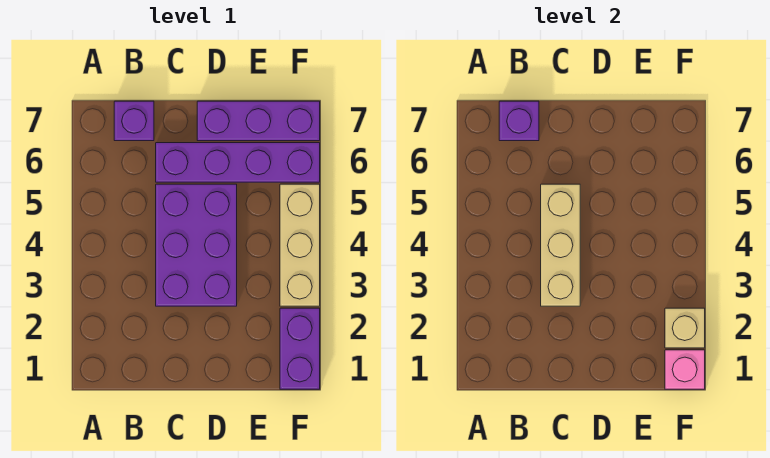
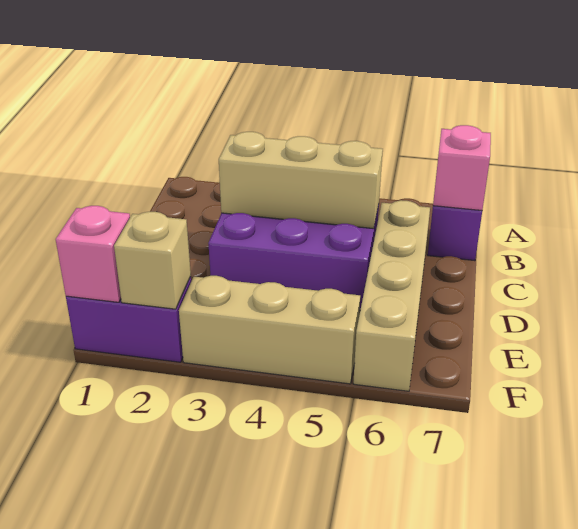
purple brick B7 level 2 -> pink brick B7 level 2
purple brick C6:F6 level 1 -> tan brick C6:F6 level 1
purple brick D7:F7 level 1 -> none

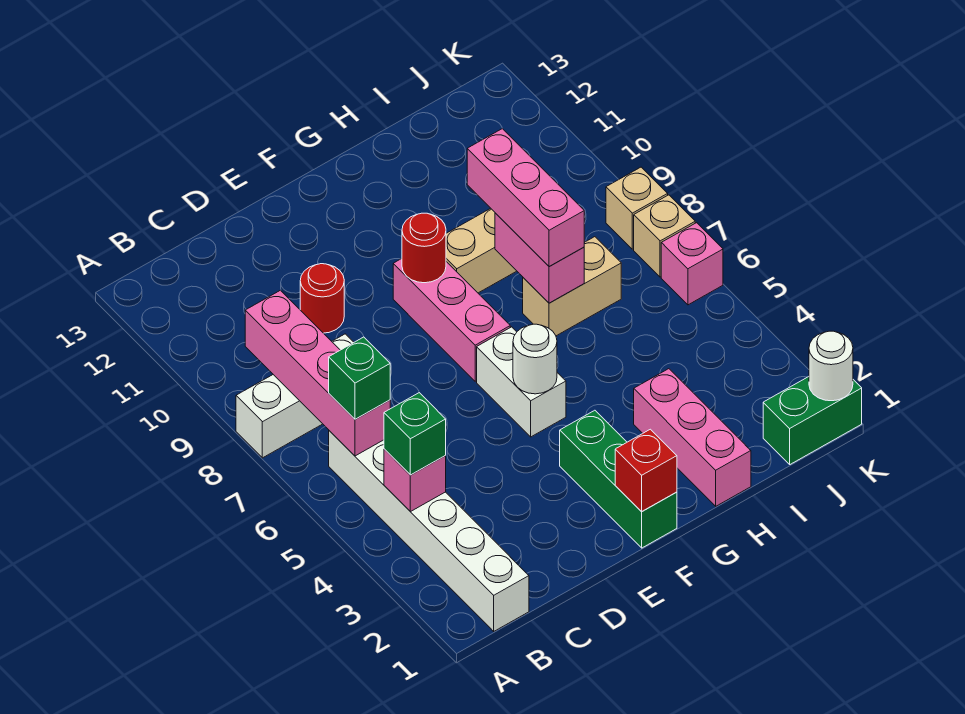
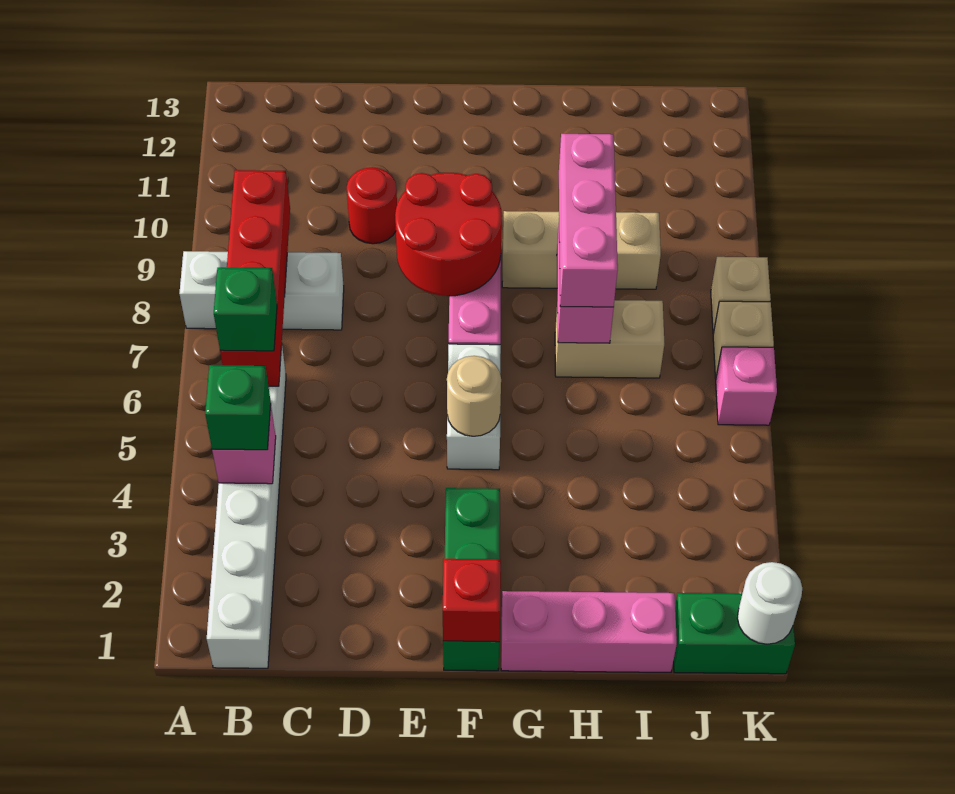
pink brick B6:B9 level 2 -> red brick B6:B9 level 2
white round brick F5 level 2 -> tan round brick F5 level 2
red round brick F9 level 2 -> red round brick E8:F9 level 2
pink brick H1:H3 level 1 -> pink brick G1:I1 level 1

★ ★ ★ ★ ★

Assigned task ->
Copy each entry exactly as written, and drop the pictures from the copy.

Answer below ->
purple brick B7 level 2 -> pink brick B7 level 2
purple brick C6:F6 level 1 -> tan brick C6:F6 level 1
purple brick D7:F7 level 1 -> none

pink brick B6:B9 level 2 -> red brick B6:B9 level 2
white round brick F5 level 2 -> tan round brick F5 level 2
red round brick F9 level 2 -> red round brick E8:F9 level 2
pink brick H1:H3 level 1 -> pink brick G1:I1 level 1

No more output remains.